> [TASK INSTRUCTIONS]:
Check every line of the entries below for the word "none", then give only the number of lines that have it.
|---|
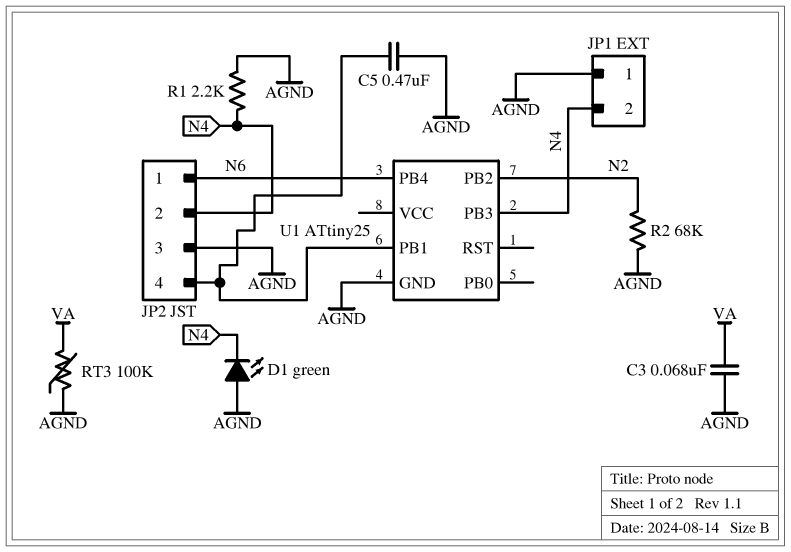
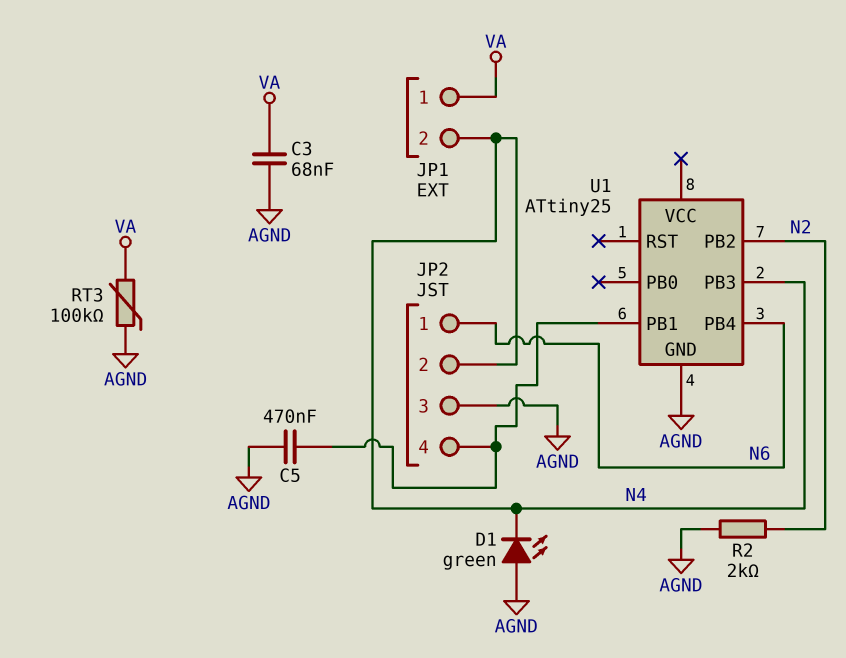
JP1 pin 1: AGND -> VA
R1: 2.2k (AGND, N4) -> none
R2: 68k (AGND, N2) -> 2k (AGND, N2)

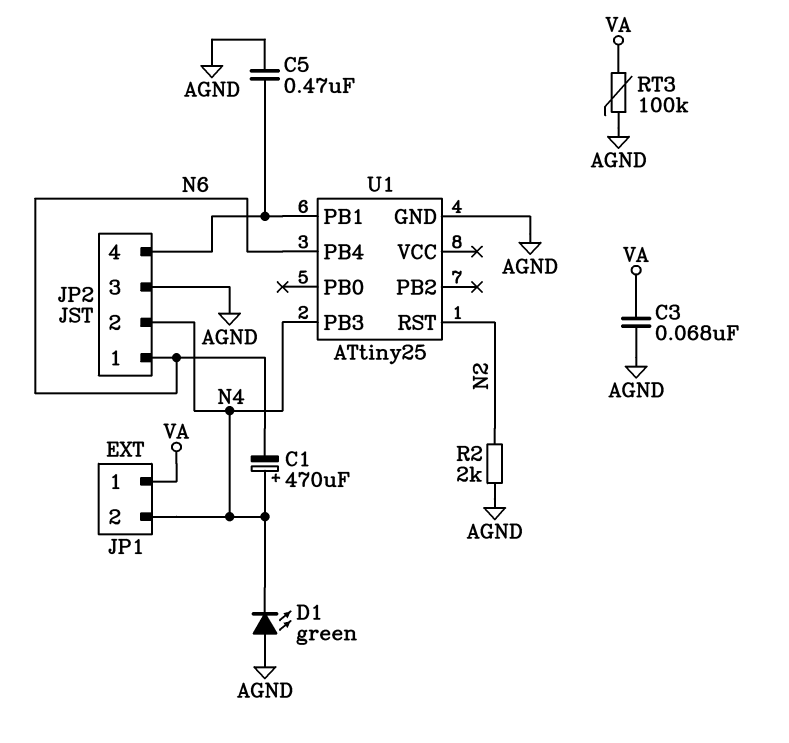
C1: none -> 470uF (plus N4, minus N6)
U1 pin PB2: N2 -> none
U1 pin RST: none -> N2

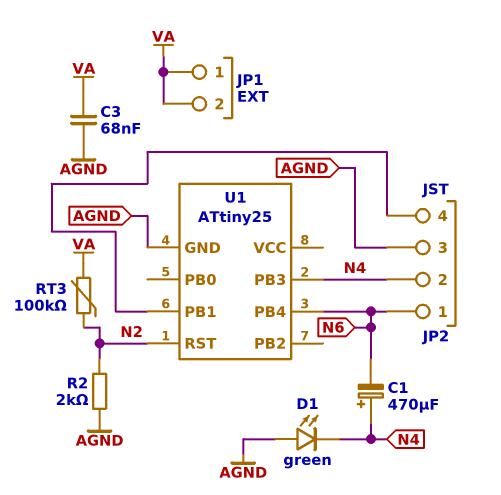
C5: 470nF (AGND, JP2/4) -> none
JP1 pin 2: N4 -> VA
RT3: 100k (AGND, VA) -> 100k (N2, VA)

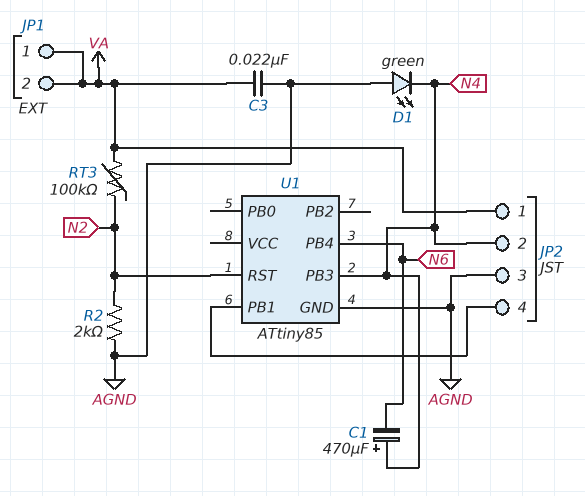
C3: 68nF (AGND, VA) -> 22nF (AGND, VA)
JP2 pin 1: N6 -> VA
U1: ATtiny25 -> ATtiny85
|---|
> [RESPONSE AREA]:
5